### [WHAT NEEDS TO BE DONE]
Return only those lines of the listing in which "turquoise" appears.

(INFORMATION GIVEN begins)

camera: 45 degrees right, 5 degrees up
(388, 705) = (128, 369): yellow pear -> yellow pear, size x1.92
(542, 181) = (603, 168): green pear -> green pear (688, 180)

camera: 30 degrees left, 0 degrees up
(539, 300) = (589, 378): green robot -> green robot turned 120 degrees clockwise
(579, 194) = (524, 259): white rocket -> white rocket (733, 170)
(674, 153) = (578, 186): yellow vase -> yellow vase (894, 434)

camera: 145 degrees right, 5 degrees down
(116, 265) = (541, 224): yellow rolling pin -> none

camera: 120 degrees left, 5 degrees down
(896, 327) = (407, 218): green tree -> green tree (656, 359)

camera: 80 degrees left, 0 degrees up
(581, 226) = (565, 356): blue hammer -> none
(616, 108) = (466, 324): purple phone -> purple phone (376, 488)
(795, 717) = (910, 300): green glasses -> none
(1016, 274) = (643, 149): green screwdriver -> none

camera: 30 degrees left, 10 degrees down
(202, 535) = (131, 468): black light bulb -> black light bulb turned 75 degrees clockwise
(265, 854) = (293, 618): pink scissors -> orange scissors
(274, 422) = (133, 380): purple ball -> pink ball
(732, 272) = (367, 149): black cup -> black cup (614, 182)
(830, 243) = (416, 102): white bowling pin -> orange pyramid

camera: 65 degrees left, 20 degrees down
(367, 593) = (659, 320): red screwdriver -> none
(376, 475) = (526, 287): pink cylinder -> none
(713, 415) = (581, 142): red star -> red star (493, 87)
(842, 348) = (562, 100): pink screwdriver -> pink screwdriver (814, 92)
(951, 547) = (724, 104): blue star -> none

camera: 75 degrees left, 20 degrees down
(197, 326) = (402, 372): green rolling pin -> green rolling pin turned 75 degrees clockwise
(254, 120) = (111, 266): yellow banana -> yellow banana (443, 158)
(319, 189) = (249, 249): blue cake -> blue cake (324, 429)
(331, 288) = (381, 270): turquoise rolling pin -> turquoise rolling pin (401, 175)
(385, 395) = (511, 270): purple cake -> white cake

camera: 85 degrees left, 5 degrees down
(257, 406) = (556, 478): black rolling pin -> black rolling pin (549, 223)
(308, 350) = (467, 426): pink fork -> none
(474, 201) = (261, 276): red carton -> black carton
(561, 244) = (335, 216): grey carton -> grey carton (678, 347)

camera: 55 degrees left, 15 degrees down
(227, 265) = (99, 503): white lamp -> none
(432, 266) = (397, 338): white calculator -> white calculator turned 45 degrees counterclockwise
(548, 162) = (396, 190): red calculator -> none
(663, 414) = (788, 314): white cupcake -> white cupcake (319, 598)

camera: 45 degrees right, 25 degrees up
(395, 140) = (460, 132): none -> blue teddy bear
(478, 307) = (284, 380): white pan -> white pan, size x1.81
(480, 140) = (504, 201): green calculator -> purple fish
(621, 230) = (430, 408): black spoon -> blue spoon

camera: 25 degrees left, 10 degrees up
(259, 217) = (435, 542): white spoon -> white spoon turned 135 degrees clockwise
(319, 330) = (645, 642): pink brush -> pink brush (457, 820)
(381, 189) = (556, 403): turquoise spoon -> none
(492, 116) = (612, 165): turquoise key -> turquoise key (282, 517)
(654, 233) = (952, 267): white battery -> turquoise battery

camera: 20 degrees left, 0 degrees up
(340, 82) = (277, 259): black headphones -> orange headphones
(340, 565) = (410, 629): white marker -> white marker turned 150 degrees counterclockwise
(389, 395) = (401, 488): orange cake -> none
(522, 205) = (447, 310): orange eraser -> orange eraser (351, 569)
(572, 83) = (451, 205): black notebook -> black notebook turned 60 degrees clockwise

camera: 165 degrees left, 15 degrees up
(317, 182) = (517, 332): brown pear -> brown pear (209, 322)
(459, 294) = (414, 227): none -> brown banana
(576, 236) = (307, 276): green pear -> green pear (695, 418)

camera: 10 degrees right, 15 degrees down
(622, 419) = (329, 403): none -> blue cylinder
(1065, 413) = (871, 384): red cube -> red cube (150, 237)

(INFORMATION GIVEN ends)

### [PROBLEM SOLUTION]
(331, 288) = (381, 270): turquoise rolling pin -> turquoise rolling pin (401, 175)
(381, 189) = (556, 403): turquoise spoon -> none
(492, 116) = (612, 165): turquoise key -> turquoise key (282, 517)
(654, 233) = (952, 267): white battery -> turquoise battery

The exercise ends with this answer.